[Object transformation records]
-- Opening Marker --

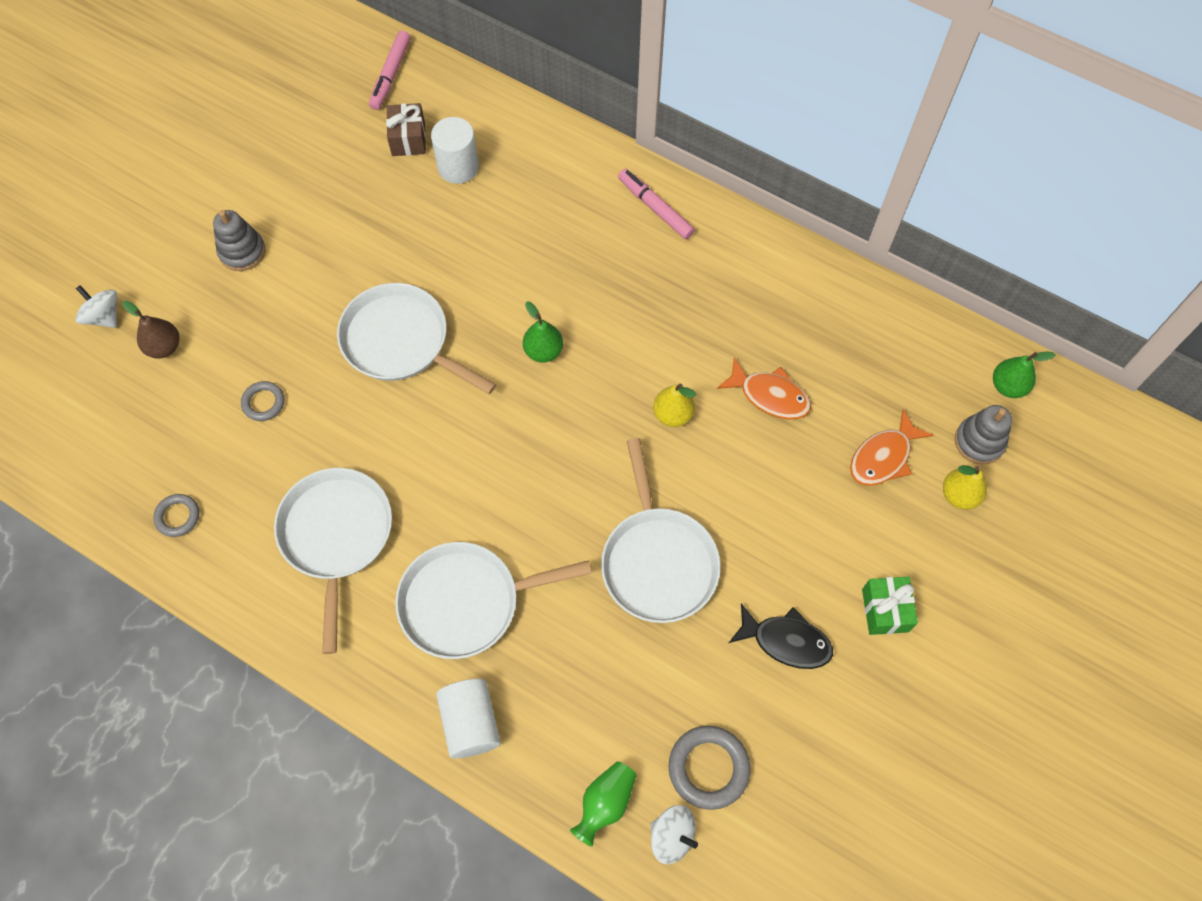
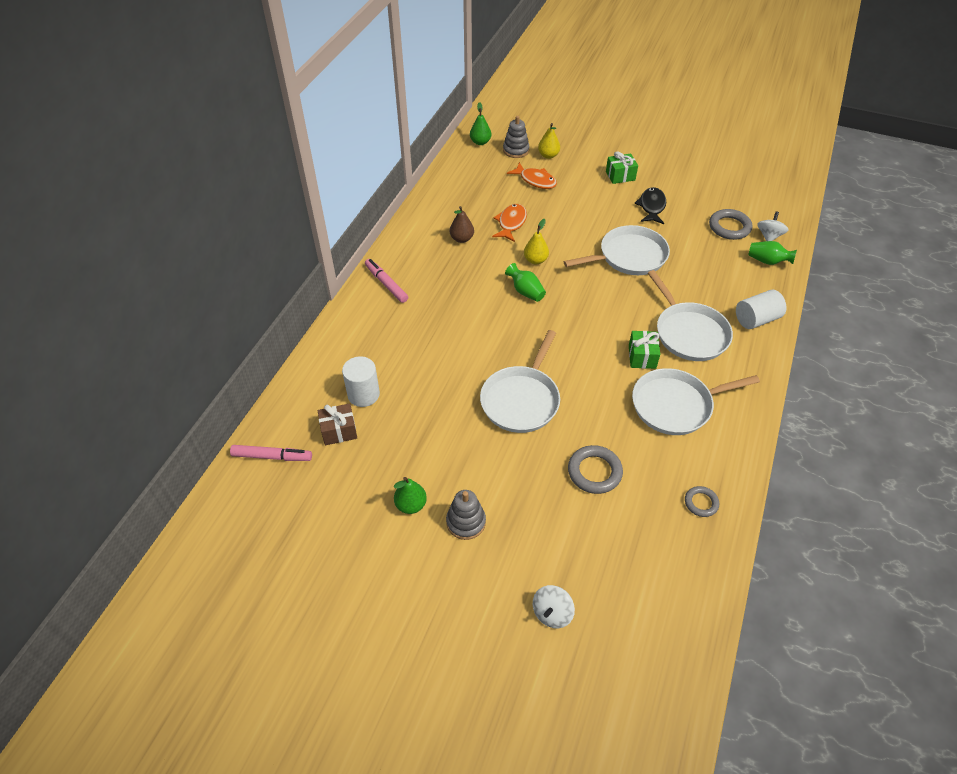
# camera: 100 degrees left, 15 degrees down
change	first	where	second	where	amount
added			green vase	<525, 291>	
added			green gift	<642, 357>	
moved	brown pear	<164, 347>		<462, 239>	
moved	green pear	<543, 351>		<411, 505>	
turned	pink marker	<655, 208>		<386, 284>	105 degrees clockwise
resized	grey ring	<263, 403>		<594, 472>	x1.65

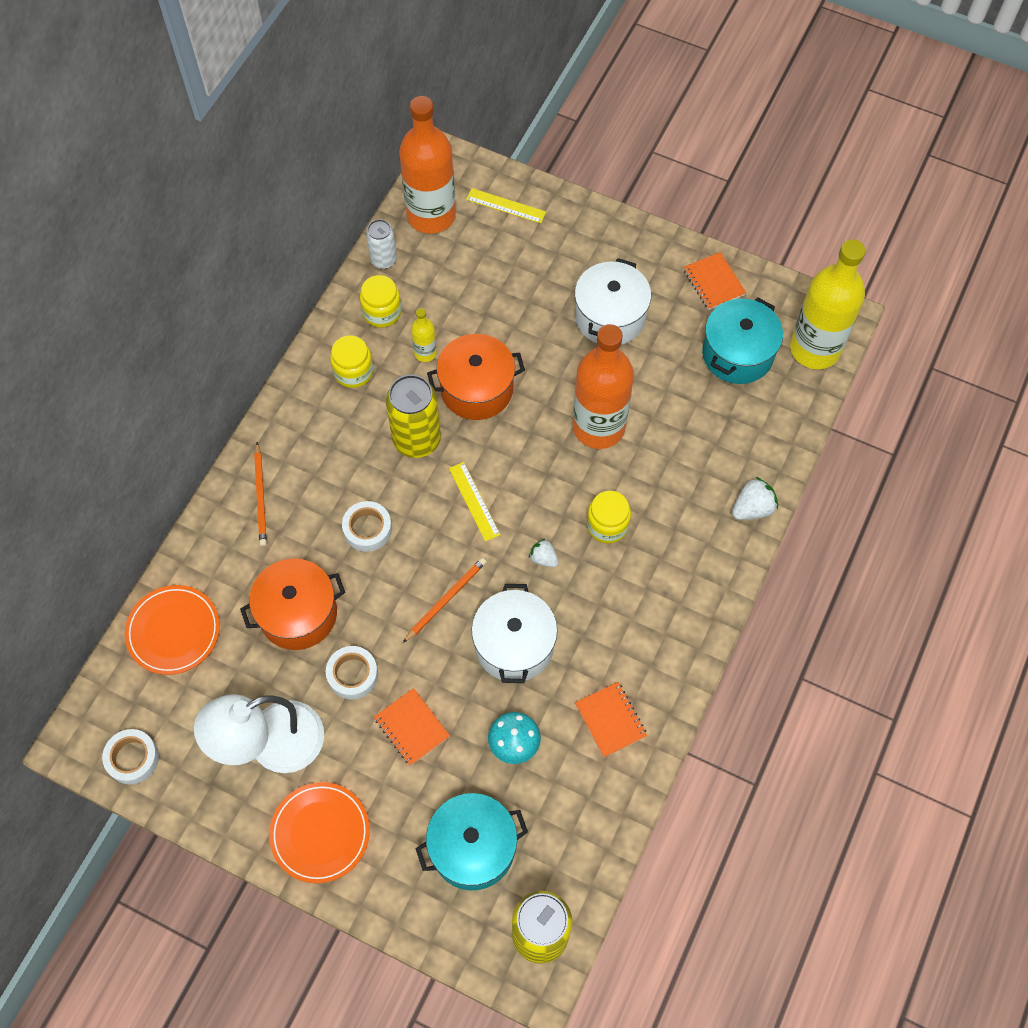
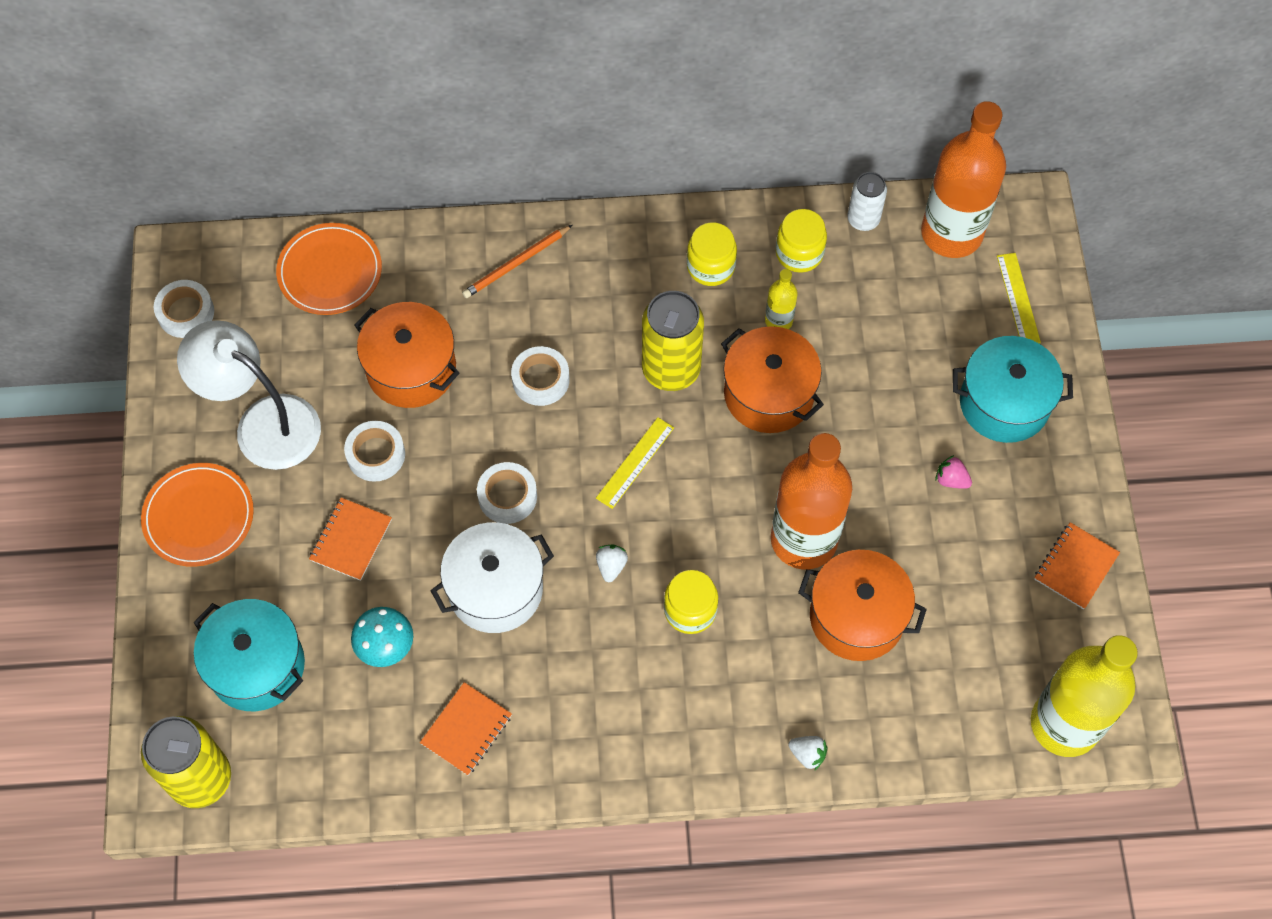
# camera: 60 degrees right, 0 degrees up
change	first	where	second	where	amount
added			orange pot	<857, 616>	
moved	turquoise pot	<737, 354>		<1004, 403>	
replaced	orange pencil	<446, 599>	white tape	<507, 496>	
replaced	white pot	<610, 317>	pink strawberry	<951, 479>	
resized	white strawberry	<752, 508>		<807, 754>	x0.64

-- Closing Marker --

:: DIRECTIONS ::
Copy out every line above, word for word, minus images.

:: TASK RESPONSE ::
# camera: 100 degrees left, 15 degrees down
change	first	where	second	where	amount
added			green vase	<525, 291>	
added			green gift	<642, 357>	
moved	brown pear	<164, 347>		<462, 239>	
moved	green pear	<543, 351>		<411, 505>	
turned	pink marker	<655, 208>		<386, 284>	105 degrees clockwise
resized	grey ring	<263, 403>		<594, 472>	x1.65

# camera: 60 degrees right, 0 degrees up
change	first	where	second	where	amount
added			orange pot	<857, 616>	
moved	turquoise pot	<737, 354>		<1004, 403>	
replaced	orange pencil	<446, 599>	white tape	<507, 496>	
replaced	white pot	<610, 317>	pink strawberry	<951, 479>	
resized	white strawberry	<752, 508>		<807, 754>	x0.64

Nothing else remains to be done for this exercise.